[Saved entries]
· · · · · · ·

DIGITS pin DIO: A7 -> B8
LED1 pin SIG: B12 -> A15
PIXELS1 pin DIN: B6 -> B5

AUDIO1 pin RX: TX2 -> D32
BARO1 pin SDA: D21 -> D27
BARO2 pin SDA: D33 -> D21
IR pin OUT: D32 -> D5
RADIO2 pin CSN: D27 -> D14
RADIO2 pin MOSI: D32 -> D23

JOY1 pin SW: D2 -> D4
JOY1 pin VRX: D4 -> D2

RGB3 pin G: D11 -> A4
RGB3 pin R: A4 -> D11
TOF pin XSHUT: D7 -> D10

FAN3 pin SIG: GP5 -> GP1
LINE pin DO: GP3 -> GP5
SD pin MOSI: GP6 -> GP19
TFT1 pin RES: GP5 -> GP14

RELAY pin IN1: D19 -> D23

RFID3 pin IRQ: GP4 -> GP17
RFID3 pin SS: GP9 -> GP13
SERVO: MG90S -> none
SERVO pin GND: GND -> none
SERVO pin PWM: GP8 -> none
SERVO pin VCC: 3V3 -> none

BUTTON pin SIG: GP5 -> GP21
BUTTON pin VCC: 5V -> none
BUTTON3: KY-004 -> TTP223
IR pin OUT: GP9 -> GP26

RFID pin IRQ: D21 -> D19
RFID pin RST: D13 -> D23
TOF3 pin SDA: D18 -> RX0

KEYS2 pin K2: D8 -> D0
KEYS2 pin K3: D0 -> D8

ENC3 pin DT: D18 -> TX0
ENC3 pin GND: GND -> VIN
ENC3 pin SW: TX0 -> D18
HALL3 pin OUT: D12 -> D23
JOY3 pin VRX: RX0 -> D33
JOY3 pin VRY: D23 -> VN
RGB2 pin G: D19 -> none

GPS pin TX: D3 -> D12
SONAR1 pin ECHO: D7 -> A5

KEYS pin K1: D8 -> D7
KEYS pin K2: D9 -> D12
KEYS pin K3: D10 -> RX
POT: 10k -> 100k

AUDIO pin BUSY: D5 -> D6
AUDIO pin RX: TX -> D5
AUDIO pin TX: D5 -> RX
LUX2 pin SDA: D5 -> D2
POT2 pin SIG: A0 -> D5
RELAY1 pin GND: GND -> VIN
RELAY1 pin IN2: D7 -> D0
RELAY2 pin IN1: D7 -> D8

· · · · · · ·

WORK ITEM | Repeat word for word from the line holding "AUDIO pin RX: TX -> D5" down to the last line above, including both.

RESPONSE BOX |
AUDIO pin RX: TX -> D5
AUDIO pin TX: D5 -> RX
LUX2 pin SDA: D5 -> D2
POT2 pin SIG: A0 -> D5
RELAY1 pin GND: GND -> VIN
RELAY1 pin IN2: D7 -> D0
RELAY2 pin IN1: D7 -> D8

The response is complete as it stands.